● **What is expected**:
The pictures in the data below are to be omitted; all else must be duplicated exactly.

● **Information shown**:
-=-=-=-=-
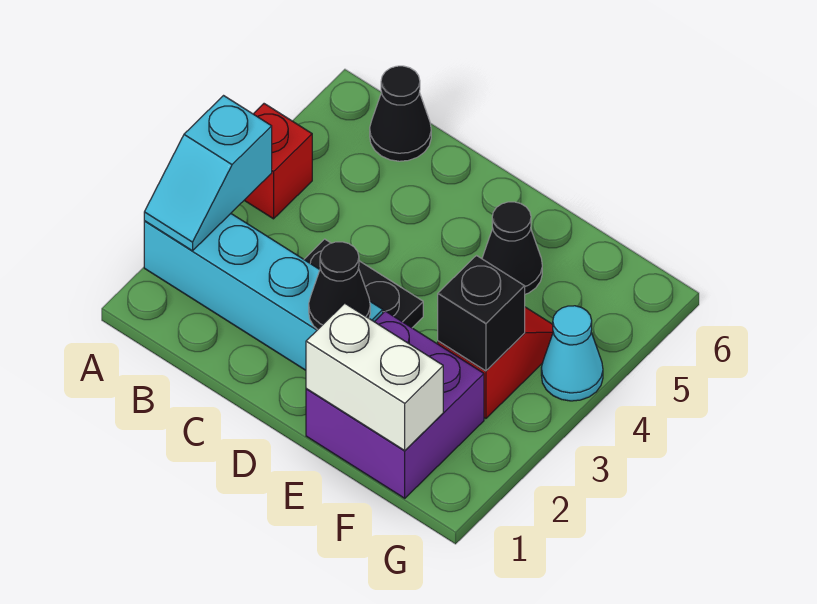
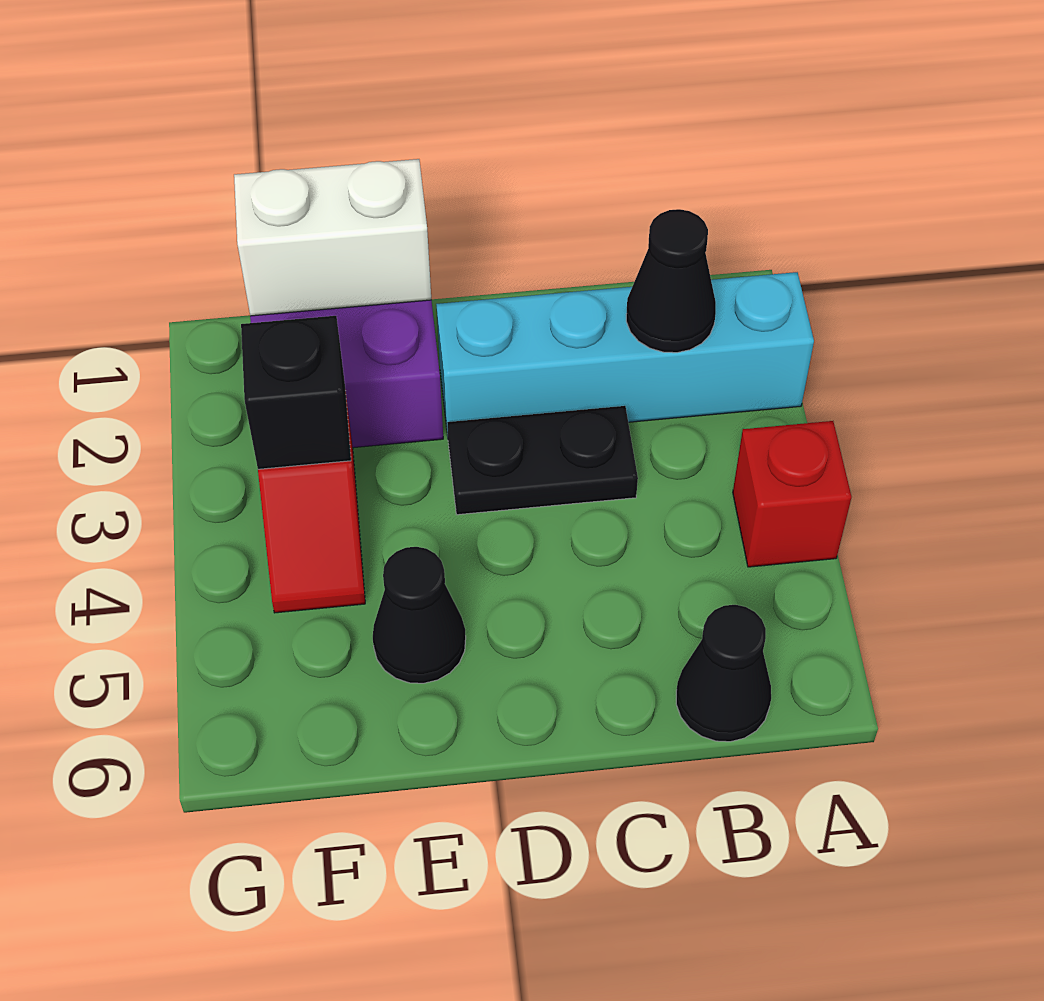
cyan slope A2:A3 level 2 top 3 -> none
black cone D2 level 2 -> black cone B2 level 2
cyan cone G4 level 1 -> none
-=-=-=-=-
● **Problem solution**:
cyan slope A2:A3 level 2 top 3 -> none
black cone D2 level 2 -> black cone B2 level 2
cyan cone G4 level 1 -> none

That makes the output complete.